* Scene change data

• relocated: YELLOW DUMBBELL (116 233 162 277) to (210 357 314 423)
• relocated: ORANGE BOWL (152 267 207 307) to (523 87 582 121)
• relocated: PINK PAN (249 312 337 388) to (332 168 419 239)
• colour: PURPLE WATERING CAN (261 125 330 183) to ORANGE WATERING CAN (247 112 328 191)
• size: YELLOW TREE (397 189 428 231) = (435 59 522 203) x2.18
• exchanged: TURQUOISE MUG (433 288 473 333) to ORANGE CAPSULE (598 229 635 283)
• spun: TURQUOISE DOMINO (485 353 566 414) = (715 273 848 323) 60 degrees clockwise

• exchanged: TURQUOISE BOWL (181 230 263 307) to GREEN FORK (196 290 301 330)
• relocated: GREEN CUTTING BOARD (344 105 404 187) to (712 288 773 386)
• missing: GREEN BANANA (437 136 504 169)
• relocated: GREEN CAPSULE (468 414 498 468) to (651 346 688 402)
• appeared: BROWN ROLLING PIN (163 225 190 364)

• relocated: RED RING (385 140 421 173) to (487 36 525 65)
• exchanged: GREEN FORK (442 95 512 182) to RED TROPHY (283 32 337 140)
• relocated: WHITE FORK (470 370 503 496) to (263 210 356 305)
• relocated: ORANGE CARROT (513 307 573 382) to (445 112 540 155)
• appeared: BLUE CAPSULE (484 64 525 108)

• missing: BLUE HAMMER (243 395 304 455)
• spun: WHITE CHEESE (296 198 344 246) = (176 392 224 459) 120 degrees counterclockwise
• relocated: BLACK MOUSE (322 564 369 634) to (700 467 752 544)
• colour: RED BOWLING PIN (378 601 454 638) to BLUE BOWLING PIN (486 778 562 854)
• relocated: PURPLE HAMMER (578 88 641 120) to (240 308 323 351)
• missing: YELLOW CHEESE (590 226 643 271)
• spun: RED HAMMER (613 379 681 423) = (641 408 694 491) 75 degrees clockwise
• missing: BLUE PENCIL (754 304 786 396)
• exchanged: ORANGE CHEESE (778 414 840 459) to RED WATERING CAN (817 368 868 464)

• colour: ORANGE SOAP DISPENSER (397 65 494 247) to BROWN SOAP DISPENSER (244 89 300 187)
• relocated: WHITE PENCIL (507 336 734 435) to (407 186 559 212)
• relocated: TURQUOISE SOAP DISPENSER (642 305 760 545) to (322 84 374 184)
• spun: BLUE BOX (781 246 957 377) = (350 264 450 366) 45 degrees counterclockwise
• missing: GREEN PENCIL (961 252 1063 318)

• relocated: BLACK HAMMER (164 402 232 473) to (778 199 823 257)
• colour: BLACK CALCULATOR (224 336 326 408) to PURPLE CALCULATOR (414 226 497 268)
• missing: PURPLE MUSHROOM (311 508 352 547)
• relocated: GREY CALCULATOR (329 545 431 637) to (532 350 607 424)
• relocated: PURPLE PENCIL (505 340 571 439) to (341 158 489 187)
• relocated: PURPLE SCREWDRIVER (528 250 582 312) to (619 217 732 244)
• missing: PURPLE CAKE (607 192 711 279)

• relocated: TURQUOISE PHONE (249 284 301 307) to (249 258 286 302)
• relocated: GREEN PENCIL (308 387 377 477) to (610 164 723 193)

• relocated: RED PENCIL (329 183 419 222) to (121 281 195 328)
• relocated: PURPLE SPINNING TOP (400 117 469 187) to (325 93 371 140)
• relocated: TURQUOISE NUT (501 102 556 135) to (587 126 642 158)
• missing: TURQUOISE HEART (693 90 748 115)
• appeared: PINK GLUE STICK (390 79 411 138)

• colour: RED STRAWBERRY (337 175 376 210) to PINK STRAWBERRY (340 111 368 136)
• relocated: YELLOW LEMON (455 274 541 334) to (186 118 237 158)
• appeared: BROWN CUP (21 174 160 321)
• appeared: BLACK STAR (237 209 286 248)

* PROBLEM
Once you find the line with "168 419 239)" in the entries above, output it and each line after it up to and including the line with "229 635 283)", and nothing else.

* ANSWER SPACE
• relocated: PINK PAN (249 312 337 388) to (332 168 419 239)
• colour: PURPLE WATERING CAN (261 125 330 183) to ORANGE WATERING CAN (247 112 328 191)
• size: YELLOW TREE (397 189 428 231) = (435 59 522 203) x2.18
• exchanged: TURQUOISE MUG (433 288 473 333) to ORANGE CAPSULE (598 229 635 283)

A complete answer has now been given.